What to do >>
Write down each entry again, exactly as it reads.

Object change listings >>

• • • • • • •

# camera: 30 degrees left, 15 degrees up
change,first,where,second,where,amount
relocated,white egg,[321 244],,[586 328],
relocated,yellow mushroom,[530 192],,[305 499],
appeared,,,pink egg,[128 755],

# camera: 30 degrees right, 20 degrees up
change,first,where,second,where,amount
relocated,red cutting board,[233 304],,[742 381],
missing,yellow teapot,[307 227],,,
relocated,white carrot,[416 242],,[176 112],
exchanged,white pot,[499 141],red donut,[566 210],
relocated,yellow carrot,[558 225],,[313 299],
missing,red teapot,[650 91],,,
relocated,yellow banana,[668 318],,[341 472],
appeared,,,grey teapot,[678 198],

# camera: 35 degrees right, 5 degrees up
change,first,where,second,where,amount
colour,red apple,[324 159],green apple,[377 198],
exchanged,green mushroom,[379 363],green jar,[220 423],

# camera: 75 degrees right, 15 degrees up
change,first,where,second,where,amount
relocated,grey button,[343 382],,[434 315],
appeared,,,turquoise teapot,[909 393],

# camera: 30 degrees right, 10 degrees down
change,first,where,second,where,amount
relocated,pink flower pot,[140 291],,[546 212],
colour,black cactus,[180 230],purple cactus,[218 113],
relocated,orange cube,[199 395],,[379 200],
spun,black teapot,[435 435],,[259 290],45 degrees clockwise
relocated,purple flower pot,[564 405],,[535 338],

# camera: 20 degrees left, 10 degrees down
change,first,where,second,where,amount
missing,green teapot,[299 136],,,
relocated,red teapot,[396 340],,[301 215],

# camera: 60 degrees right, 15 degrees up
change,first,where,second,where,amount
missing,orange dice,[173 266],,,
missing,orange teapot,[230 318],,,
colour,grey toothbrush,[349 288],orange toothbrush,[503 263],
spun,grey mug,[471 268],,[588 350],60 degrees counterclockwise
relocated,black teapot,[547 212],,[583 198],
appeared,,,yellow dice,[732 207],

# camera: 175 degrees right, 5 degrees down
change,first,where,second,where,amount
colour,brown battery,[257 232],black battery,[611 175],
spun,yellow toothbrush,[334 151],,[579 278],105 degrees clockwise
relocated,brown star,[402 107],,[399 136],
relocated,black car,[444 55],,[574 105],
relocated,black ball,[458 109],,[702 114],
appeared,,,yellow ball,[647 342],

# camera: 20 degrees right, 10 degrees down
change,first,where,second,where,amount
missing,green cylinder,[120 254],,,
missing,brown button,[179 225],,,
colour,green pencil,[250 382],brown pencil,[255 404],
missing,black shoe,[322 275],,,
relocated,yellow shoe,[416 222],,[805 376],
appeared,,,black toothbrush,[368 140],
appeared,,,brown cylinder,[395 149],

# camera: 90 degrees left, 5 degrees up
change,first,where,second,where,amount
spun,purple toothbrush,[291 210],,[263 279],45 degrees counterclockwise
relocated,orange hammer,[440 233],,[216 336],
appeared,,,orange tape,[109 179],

• • • • • • •

Result >>
# camera: 30 degrees left, 15 degrees up
change,first,where,second,where,amount
relocated,white egg,[321 244],,[586 328],
relocated,yellow mushroom,[530 192],,[305 499],
appeared,,,pink egg,[128 755],

# camera: 30 degrees right, 20 degrees up
change,first,where,second,where,amount
relocated,red cutting board,[233 304],,[742 381],
missing,yellow teapot,[307 227],,,
relocated,white carrot,[416 242],,[176 112],
exchanged,white pot,[499 141],red donut,[566 210],
relocated,yellow carrot,[558 225],,[313 299],
missing,red teapot,[650 91],,,
relocated,yellow banana,[668 318],,[341 472],
appeared,,,grey teapot,[678 198],

# camera: 35 degrees right, 5 degrees up
change,first,where,second,where,amount
colour,red apple,[324 159],green apple,[377 198],
exchanged,green mushroom,[379 363],green jar,[220 423],

# camera: 75 degrees right, 15 degrees up
change,first,where,second,where,amount
relocated,grey button,[343 382],,[434 315],
appeared,,,turquoise teapot,[909 393],

# camera: 30 degrees right, 10 degrees down
change,first,where,second,where,amount
relocated,pink flower pot,[140 291],,[546 212],
colour,black cactus,[180 230],purple cactus,[218 113],
relocated,orange cube,[199 395],,[379 200],
spun,black teapot,[435 435],,[259 290],45 degrees clockwise
relocated,purple flower pot,[564 405],,[535 338],

# camera: 20 degrees left, 10 degrees down
change,first,where,second,where,amount
missing,green teapot,[299 136],,,
relocated,red teapot,[396 340],,[301 215],

# camera: 60 degrees right, 15 degrees up
change,first,where,second,where,amount
missing,orange dice,[173 266],,,
missing,orange teapot,[230 318],,,
colour,grey toothbrush,[349 288],orange toothbrush,[503 263],
spun,grey mug,[471 268],,[588 350],60 degrees counterclockwise
relocated,black teapot,[547 212],,[583 198],
appeared,,,yellow dice,[732 207],

# camera: 175 degrees right, 5 degrees down
change,first,where,second,where,amount
colour,brown battery,[257 232],black battery,[611 175],
spun,yellow toothbrush,[334 151],,[579 278],105 degrees clockwise
relocated,brown star,[402 107],,[399 136],
relocated,black car,[444 55],,[574 105],
relocated,black ball,[458 109],,[702 114],
appeared,,,yellow ball,[647 342],

# camera: 20 degrees right, 10 degrees down
change,first,where,second,where,amount
missing,green cylinder,[120 254],,,
missing,brown button,[179 225],,,
colour,green pencil,[250 382],brown pencil,[255 404],
missing,black shoe,[322 275],,,
relocated,yellow shoe,[416 222],,[805 376],
appeared,,,black toothbrush,[368 140],
appeared,,,brown cylinder,[395 149],

# camera: 90 degrees left, 5 degrees up
change,first,where,second,where,amount
spun,purple toothbrush,[291 210],,[263 279],45 degrees counterclockwise
relocated,orange hammer,[440 233],,[216 336],
appeared,,,orange tape,[109 179],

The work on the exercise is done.